— Data —

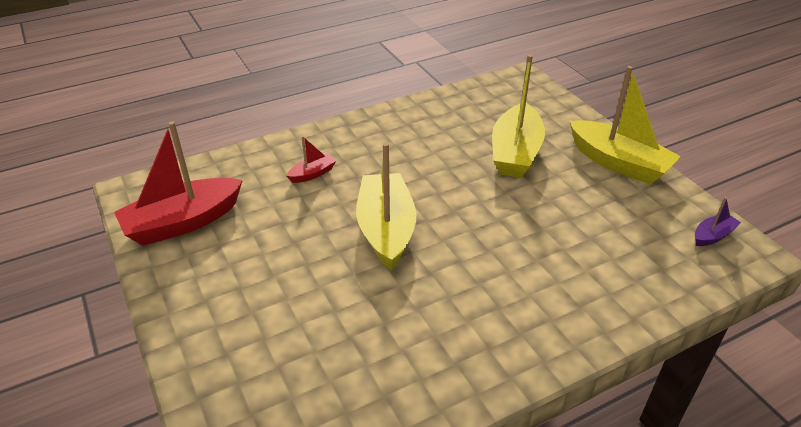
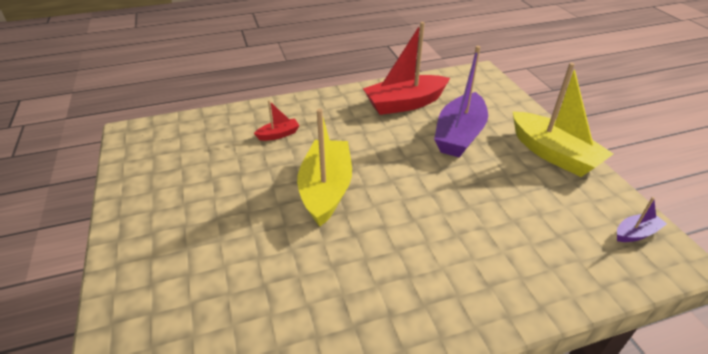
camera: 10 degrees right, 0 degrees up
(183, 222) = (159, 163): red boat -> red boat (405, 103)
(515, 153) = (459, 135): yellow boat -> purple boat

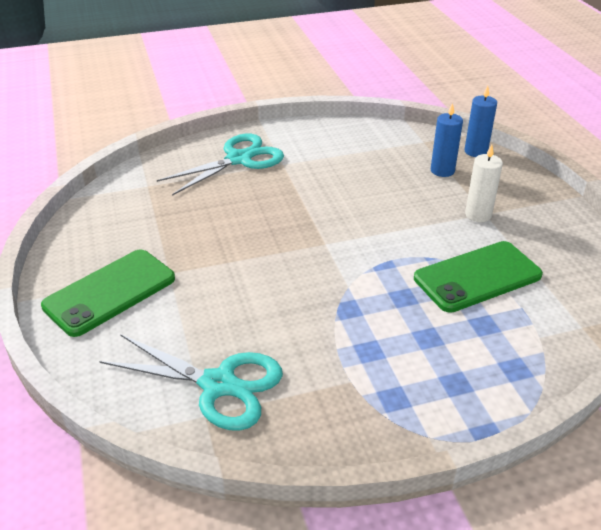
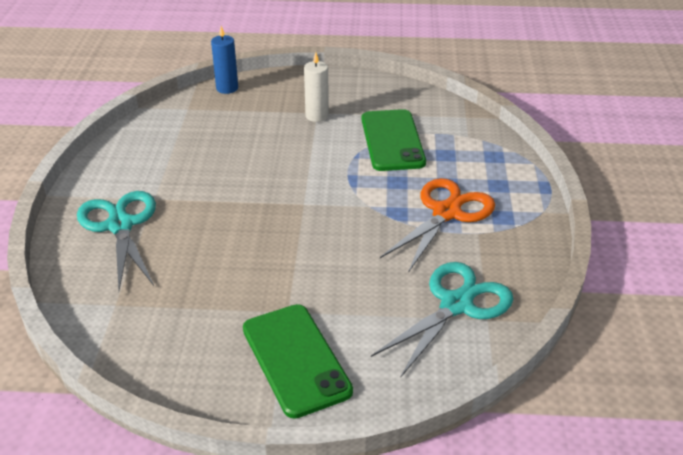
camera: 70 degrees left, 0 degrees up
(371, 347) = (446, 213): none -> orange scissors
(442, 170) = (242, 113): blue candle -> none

...

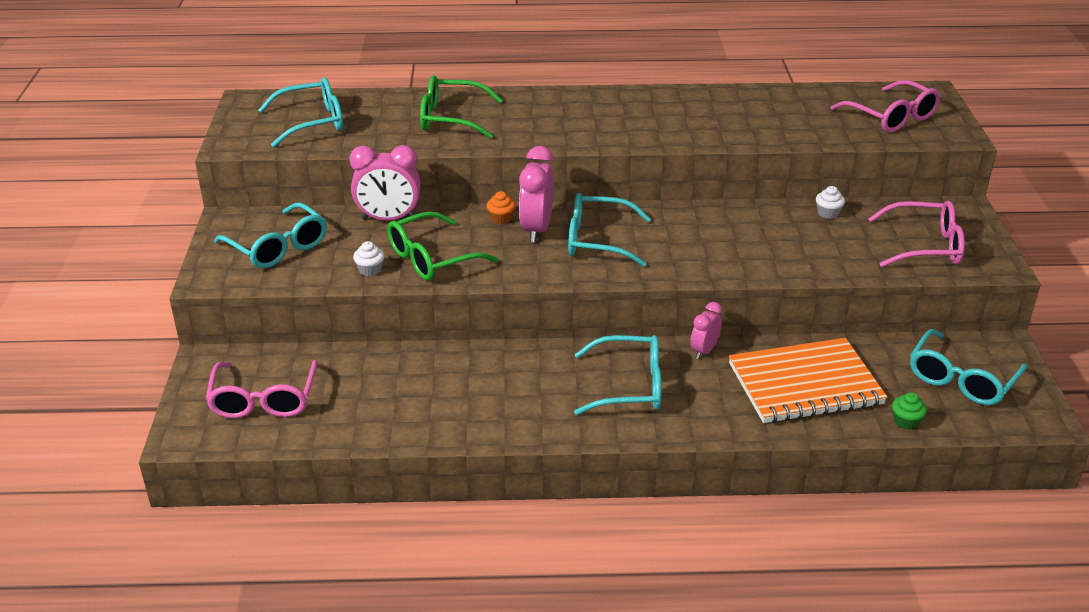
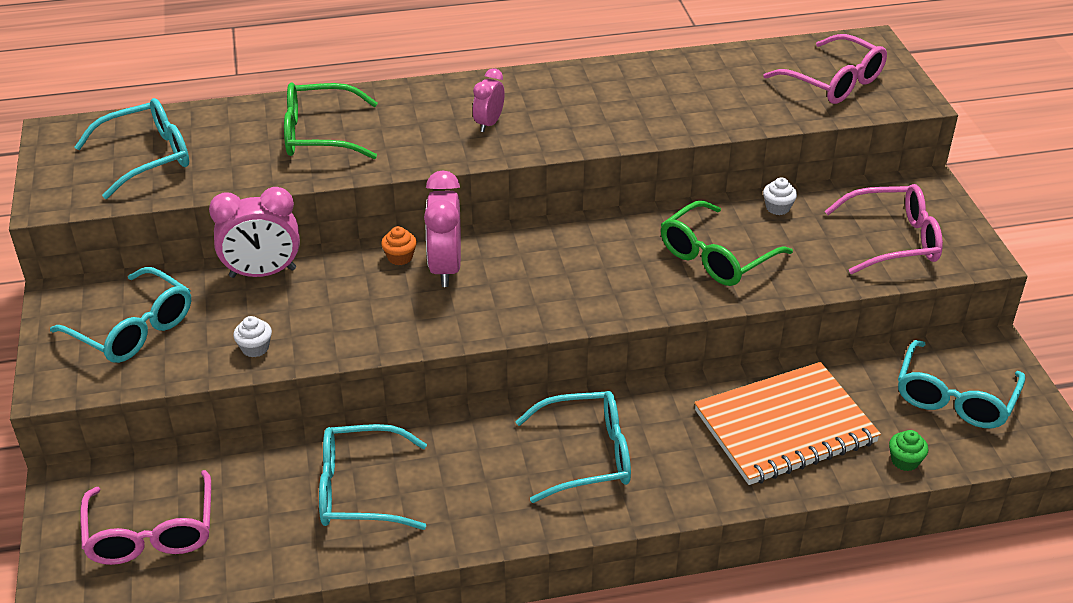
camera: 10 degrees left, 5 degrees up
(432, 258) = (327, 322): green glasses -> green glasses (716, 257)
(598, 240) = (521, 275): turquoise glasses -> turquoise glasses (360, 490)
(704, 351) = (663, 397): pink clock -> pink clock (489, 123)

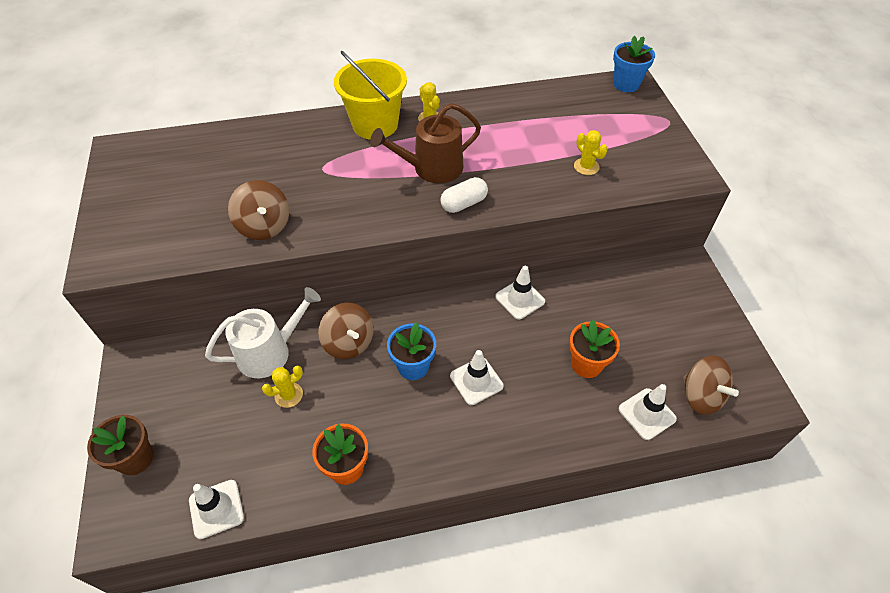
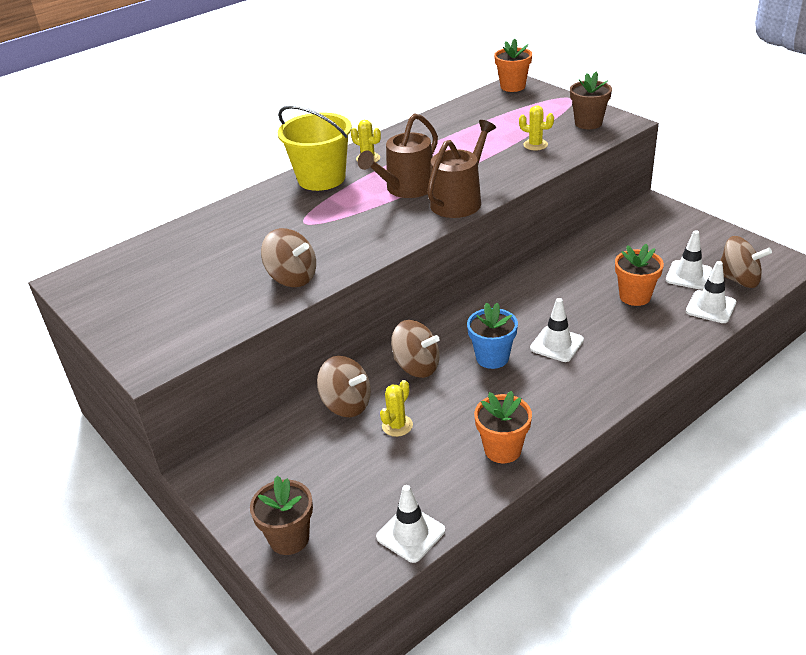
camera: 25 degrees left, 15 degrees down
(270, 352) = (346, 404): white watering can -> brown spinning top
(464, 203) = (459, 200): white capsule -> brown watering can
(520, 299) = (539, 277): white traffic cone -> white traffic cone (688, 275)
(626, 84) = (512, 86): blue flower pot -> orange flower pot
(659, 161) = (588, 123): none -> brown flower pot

— Work item —
When you reach the line with "(515, 153) = (459, 135): yellow" in the records above, begin repeating the lines exactly, and stop after the line with "(442, 170) = (242, 113): blue candle -> none". Skip all pictures.

— Task solution —
(515, 153) = (459, 135): yellow boat -> purple boat

camera: 70 degrees left, 0 degrees up
(371, 347) = (446, 213): none -> orange scissors
(442, 170) = (242, 113): blue candle -> none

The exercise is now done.